Write out the data exactly as given, dropping every picture.
Start of Collected material
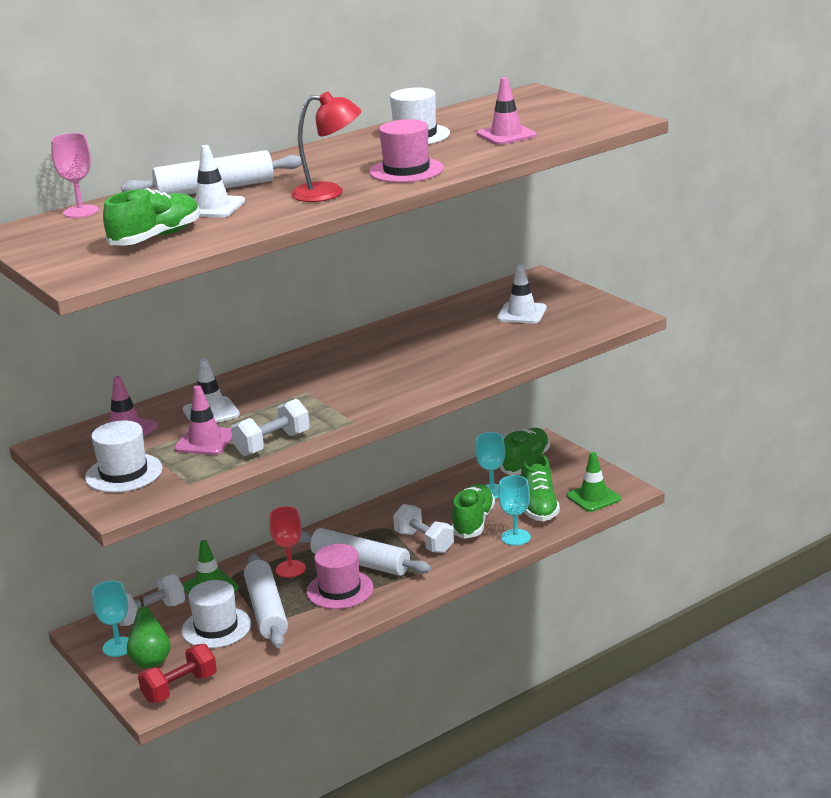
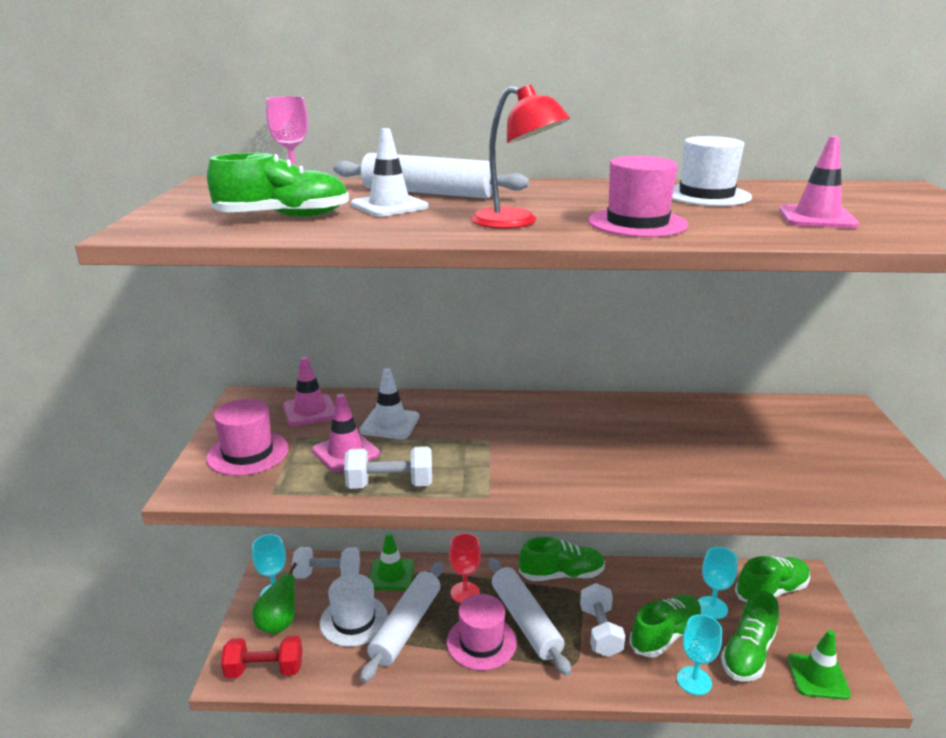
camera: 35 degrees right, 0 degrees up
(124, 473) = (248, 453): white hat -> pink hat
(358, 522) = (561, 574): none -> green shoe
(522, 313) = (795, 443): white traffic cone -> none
End of Collected material
Reply to the exercise =
camera: 35 degrees right, 0 degrees up
(124, 473) = (248, 453): white hat -> pink hat
(358, 522) = (561, 574): none -> green shoe
(522, 313) = (795, 443): white traffic cone -> none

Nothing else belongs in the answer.